[Scene comparison data]
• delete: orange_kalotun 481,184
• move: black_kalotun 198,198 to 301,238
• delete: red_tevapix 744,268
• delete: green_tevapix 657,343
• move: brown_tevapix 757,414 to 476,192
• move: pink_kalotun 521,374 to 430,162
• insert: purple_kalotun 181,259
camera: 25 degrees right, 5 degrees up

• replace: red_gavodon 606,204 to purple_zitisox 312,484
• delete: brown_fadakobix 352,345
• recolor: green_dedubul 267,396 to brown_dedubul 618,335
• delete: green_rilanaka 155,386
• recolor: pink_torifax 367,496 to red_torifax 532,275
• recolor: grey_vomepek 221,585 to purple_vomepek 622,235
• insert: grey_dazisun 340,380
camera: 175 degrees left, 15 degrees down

**TO DO**
Starting with the first line of the records above, give back each line exactly until the line with "insert: purple_kalotun 181,259" has been given as well.

**EXERCISE RESPONSE**
• delete: orange_kalotun 481,184
• move: black_kalotun 198,198 to 301,238
• delete: red_tevapix 744,268
• delete: green_tevapix 657,343
• move: brown_tevapix 757,414 to 476,192
• move: pink_kalotun 521,374 to 430,162
• insert: purple_kalotun 181,259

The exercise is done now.